**DATASET EXTRACT:**

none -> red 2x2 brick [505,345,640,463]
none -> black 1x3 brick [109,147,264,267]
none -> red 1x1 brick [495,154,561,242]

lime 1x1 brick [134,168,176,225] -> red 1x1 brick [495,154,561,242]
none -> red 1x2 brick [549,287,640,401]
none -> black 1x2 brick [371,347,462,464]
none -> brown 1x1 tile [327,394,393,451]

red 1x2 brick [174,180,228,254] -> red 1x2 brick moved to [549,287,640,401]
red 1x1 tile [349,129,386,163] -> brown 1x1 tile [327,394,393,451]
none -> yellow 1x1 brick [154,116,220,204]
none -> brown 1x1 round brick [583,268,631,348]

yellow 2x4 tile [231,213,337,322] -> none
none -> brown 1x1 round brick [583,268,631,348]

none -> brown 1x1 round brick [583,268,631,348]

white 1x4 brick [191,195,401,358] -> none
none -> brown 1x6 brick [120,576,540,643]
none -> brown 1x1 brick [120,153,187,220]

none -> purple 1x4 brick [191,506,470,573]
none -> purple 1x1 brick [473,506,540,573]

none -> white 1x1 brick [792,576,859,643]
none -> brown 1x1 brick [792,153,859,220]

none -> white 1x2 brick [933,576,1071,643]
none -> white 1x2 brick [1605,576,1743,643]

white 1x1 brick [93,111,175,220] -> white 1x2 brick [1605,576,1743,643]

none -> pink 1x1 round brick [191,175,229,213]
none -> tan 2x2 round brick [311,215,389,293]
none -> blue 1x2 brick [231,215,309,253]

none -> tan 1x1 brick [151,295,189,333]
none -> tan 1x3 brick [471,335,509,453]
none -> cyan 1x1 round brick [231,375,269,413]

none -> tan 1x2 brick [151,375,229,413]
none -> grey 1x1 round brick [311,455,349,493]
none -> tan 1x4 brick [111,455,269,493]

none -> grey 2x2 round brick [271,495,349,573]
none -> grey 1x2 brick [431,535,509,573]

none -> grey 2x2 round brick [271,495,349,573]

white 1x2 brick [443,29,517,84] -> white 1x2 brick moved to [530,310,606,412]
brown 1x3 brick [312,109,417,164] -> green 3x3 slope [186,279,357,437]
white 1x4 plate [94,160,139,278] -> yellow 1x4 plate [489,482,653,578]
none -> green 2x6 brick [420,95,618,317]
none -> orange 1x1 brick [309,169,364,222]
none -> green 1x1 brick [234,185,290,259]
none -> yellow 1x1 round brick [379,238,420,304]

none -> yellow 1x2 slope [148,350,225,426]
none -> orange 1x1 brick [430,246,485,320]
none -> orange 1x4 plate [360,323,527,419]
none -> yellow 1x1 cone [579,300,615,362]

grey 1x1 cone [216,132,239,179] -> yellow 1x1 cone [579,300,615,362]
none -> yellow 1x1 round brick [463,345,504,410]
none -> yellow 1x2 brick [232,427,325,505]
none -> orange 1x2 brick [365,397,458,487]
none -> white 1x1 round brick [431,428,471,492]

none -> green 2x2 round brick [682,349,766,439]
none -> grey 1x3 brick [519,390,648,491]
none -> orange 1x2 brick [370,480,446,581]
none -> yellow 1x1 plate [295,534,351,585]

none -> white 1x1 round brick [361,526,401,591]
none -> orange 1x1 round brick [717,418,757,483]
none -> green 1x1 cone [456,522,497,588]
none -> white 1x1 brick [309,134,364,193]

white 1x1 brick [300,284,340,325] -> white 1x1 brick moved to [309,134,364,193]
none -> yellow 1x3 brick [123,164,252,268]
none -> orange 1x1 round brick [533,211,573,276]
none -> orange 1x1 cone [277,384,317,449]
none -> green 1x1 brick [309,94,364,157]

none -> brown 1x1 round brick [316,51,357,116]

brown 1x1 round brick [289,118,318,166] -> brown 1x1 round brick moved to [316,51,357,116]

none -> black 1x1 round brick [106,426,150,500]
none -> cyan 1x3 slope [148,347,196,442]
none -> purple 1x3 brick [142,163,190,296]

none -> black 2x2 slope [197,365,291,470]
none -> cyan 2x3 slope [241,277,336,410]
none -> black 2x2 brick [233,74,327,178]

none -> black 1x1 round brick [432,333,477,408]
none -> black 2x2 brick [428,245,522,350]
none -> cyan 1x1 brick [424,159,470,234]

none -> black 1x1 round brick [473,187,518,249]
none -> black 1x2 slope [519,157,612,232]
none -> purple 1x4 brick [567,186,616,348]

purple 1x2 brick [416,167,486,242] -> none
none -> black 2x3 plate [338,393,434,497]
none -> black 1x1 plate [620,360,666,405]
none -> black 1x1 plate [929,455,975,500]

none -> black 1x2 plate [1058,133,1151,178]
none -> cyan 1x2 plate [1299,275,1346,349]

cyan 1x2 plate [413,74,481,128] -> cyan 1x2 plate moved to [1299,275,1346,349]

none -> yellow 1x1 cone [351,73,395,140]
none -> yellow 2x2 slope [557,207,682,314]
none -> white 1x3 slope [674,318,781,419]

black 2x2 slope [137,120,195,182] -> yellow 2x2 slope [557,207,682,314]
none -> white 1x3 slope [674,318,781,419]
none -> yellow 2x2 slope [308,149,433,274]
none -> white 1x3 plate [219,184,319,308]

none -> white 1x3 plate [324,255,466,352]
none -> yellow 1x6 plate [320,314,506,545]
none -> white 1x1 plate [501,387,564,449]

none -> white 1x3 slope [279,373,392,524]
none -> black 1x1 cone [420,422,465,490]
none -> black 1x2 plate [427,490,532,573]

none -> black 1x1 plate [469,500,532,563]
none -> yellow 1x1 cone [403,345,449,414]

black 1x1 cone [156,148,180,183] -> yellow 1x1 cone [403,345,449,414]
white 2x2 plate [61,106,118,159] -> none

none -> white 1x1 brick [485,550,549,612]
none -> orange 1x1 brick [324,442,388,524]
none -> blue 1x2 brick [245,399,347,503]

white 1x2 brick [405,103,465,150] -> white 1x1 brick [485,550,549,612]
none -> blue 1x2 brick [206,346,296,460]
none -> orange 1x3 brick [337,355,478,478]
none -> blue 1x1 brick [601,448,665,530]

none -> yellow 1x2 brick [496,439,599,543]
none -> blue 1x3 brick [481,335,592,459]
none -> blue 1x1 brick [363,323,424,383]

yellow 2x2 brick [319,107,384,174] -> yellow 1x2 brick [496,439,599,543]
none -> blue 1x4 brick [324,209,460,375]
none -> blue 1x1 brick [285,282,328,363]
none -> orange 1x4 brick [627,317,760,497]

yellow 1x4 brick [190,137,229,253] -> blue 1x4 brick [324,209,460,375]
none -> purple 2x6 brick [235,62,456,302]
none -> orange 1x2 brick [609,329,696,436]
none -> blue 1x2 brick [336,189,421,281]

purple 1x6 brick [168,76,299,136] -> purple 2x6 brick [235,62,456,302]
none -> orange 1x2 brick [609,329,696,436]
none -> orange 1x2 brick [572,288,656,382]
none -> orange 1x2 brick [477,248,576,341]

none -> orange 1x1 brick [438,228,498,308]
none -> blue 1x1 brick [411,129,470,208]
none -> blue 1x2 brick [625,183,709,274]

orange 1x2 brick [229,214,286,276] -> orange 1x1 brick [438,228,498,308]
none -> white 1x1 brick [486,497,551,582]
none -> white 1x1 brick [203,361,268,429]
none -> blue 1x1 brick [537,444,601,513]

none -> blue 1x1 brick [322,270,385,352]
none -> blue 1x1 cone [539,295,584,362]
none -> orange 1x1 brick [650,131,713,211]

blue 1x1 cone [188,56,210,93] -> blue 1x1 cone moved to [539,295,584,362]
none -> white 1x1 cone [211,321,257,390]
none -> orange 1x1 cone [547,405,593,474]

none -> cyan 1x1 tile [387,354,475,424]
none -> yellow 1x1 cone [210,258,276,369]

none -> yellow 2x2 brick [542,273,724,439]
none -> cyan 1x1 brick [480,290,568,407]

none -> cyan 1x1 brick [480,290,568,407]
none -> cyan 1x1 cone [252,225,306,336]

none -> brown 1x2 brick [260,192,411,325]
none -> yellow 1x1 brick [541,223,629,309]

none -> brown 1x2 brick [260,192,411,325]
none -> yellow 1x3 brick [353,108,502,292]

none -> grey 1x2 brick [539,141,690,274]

**EXERCISE DESCRIPTION:** Go through the records above and return each line in which the word "green" occurs.

**OUTPUT BELOW:**
brown 1x3 brick [312,109,417,164] -> green 3x3 slope [186,279,357,437]
none -> green 2x6 brick [420,95,618,317]
none -> green 1x1 brick [234,185,290,259]
none -> green 2x2 round brick [682,349,766,439]
none -> green 1x1 cone [456,522,497,588]
none -> green 1x1 brick [309,94,364,157]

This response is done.